■ What needs to be done ■
Reproduce the full listing below exactly. Do not include the pictures.

◇ ◇ ◇ ◇ ◇

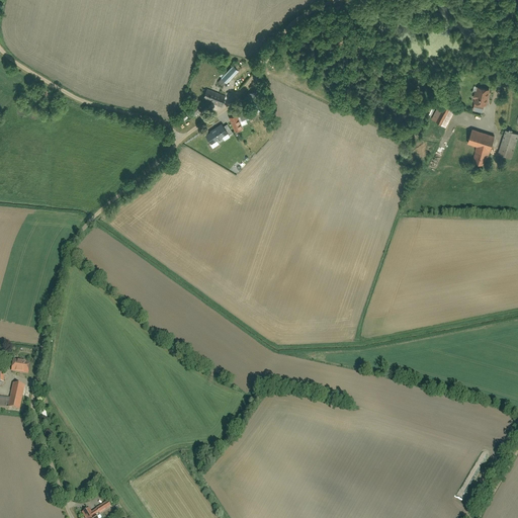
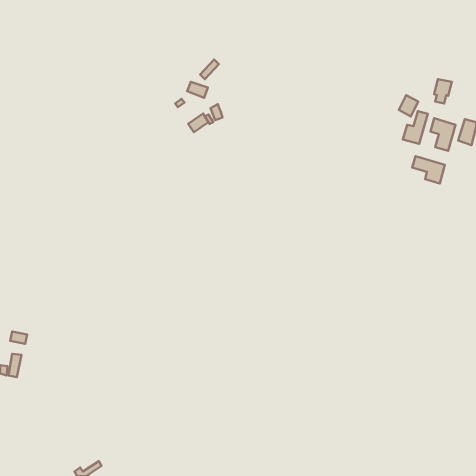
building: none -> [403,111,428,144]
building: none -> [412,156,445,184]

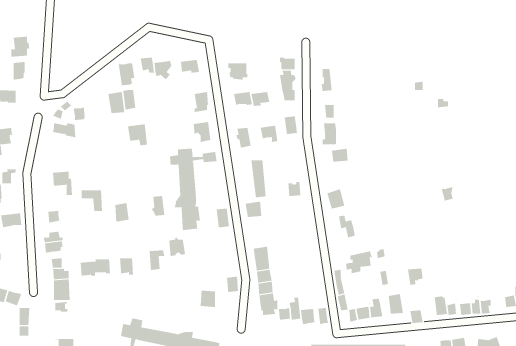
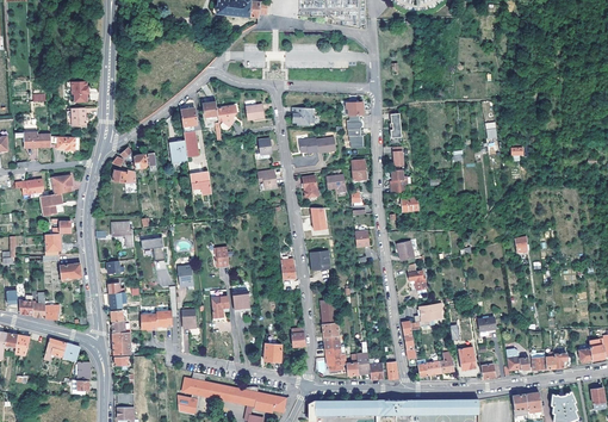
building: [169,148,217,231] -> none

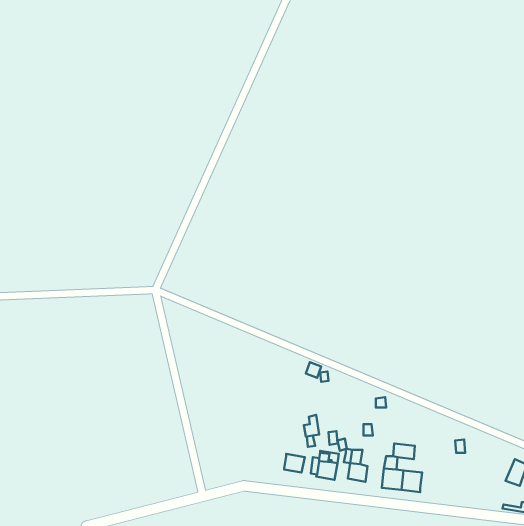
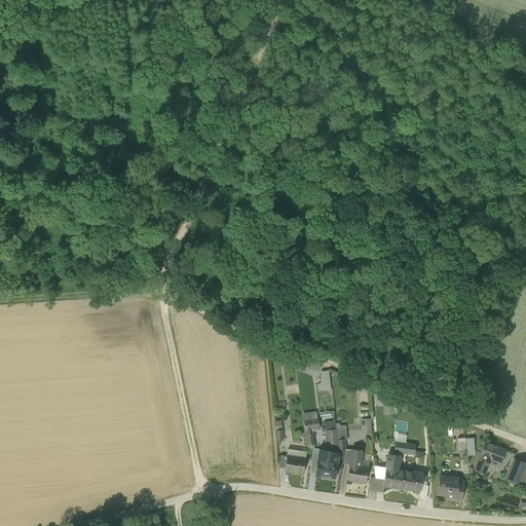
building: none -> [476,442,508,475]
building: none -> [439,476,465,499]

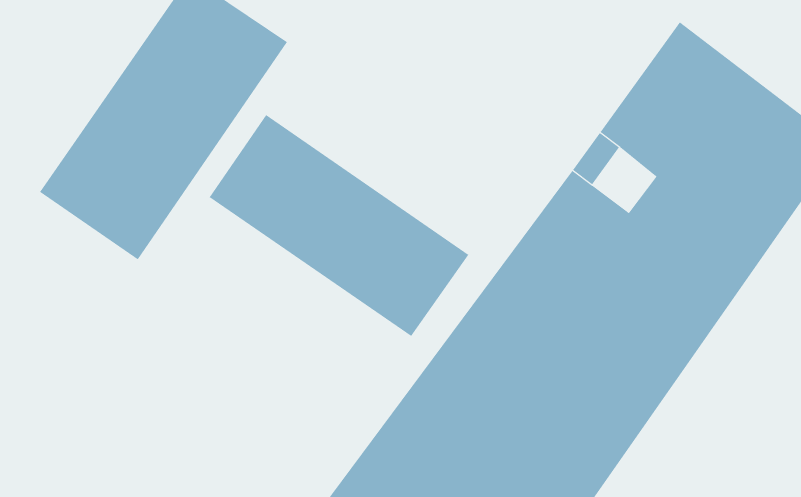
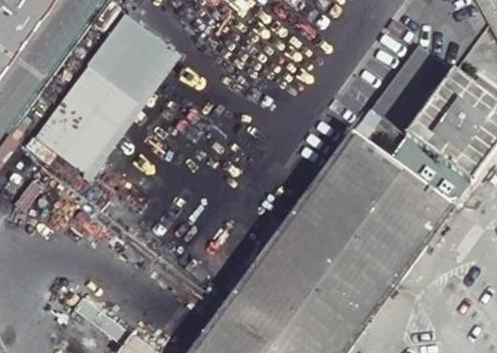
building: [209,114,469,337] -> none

◇ ◇ ◇ ◇ ◇

■ Solution to the problem ■
building: none -> [403,111,428,144]
building: none -> [412,156,445,184]

building: [169,148,217,231] -> none

building: none -> [476,442,508,475]
building: none -> [439,476,465,499]

building: [209,114,469,337] -> none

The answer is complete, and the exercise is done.